[Opening DATA FOR REVIEW section]

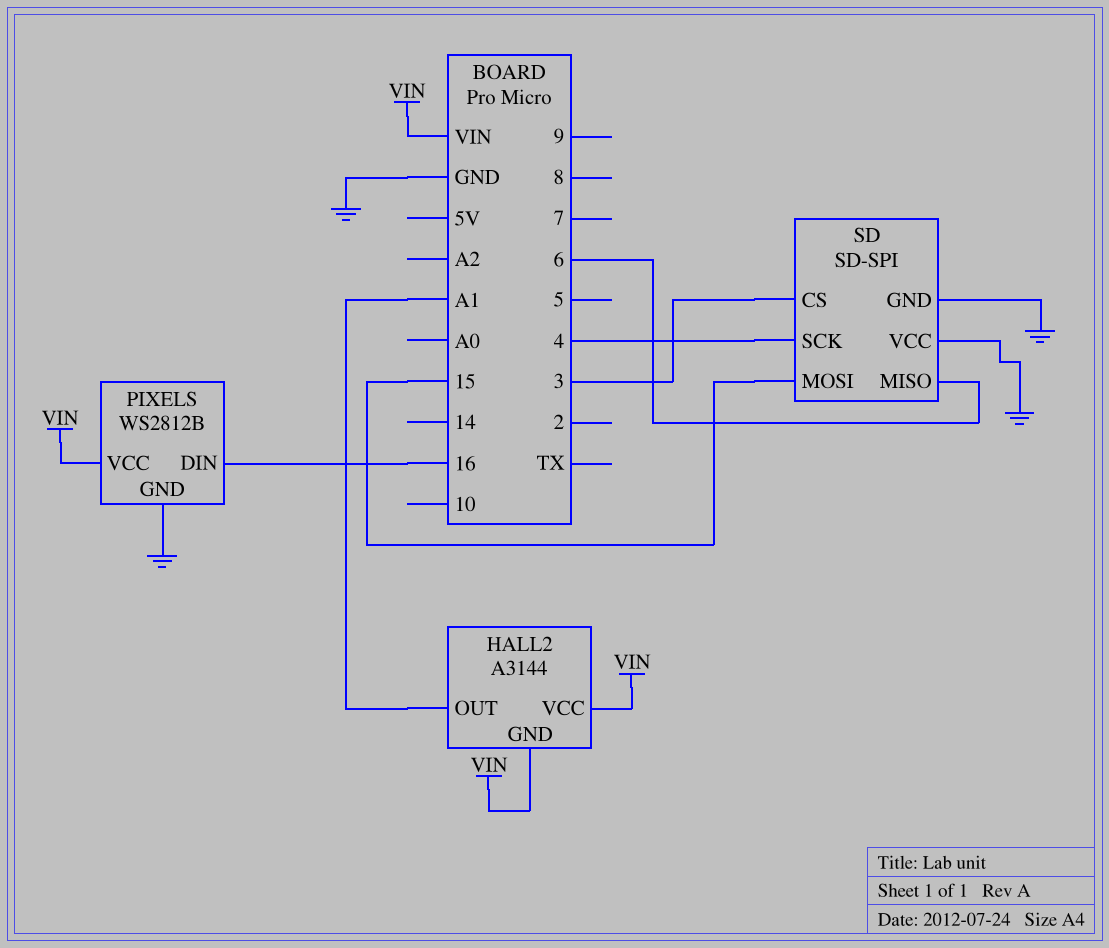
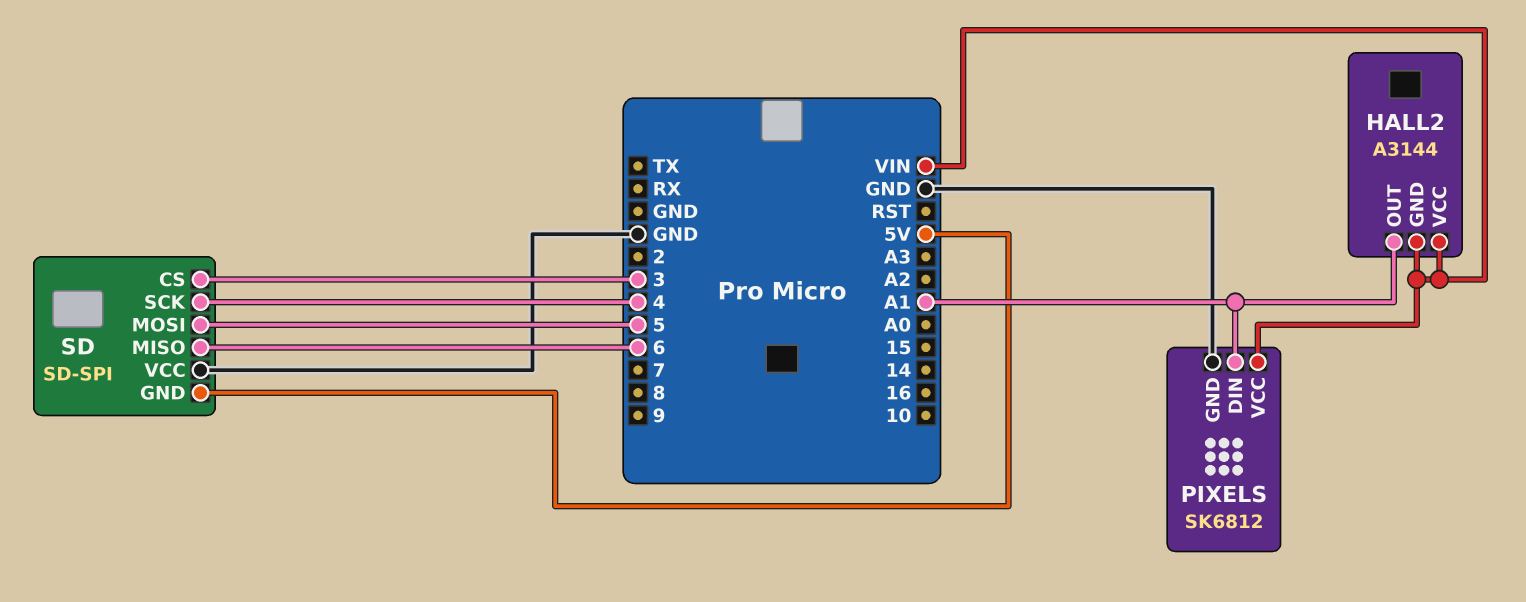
PIXELS: WS2812B -> SK6812
PIXELS pin DIN: 16 -> A1
SD pin GND: GND -> 5V
SD pin MOSI: 15 -> 5

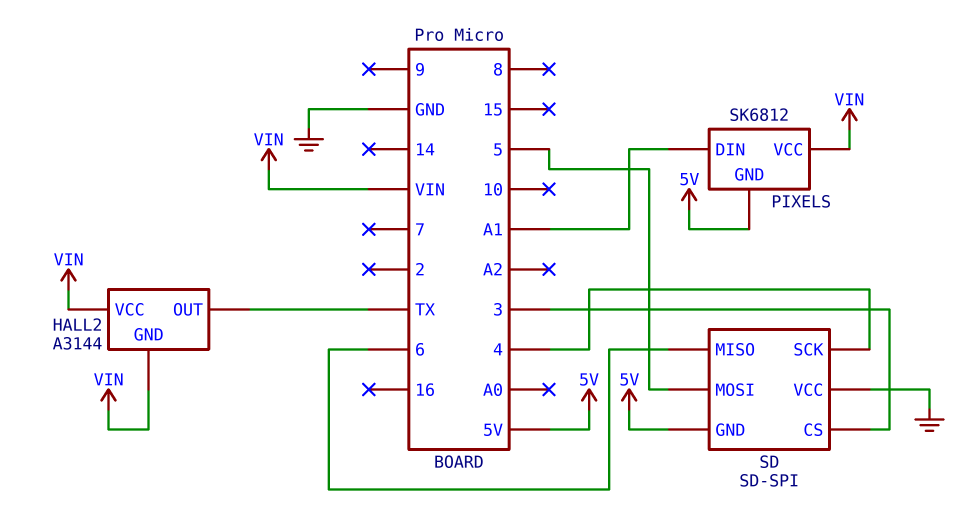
HALL2 pin OUT: A1 -> TX
PIXELS pin GND: GND -> 5V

[Closing DATA FOR REVIEW section]

### [WORK REQUIRED]
The lines wanted run from the one with "SD pin GND: GND -> 5V" through the final line of the data; repeat them word for word and skip every picture.

### [RESULT OF THIS TASK]
SD pin GND: GND -> 5V
SD pin MOSI: 15 -> 5

HALL2 pin OUT: A1 -> TX
PIXELS pin GND: GND -> 5V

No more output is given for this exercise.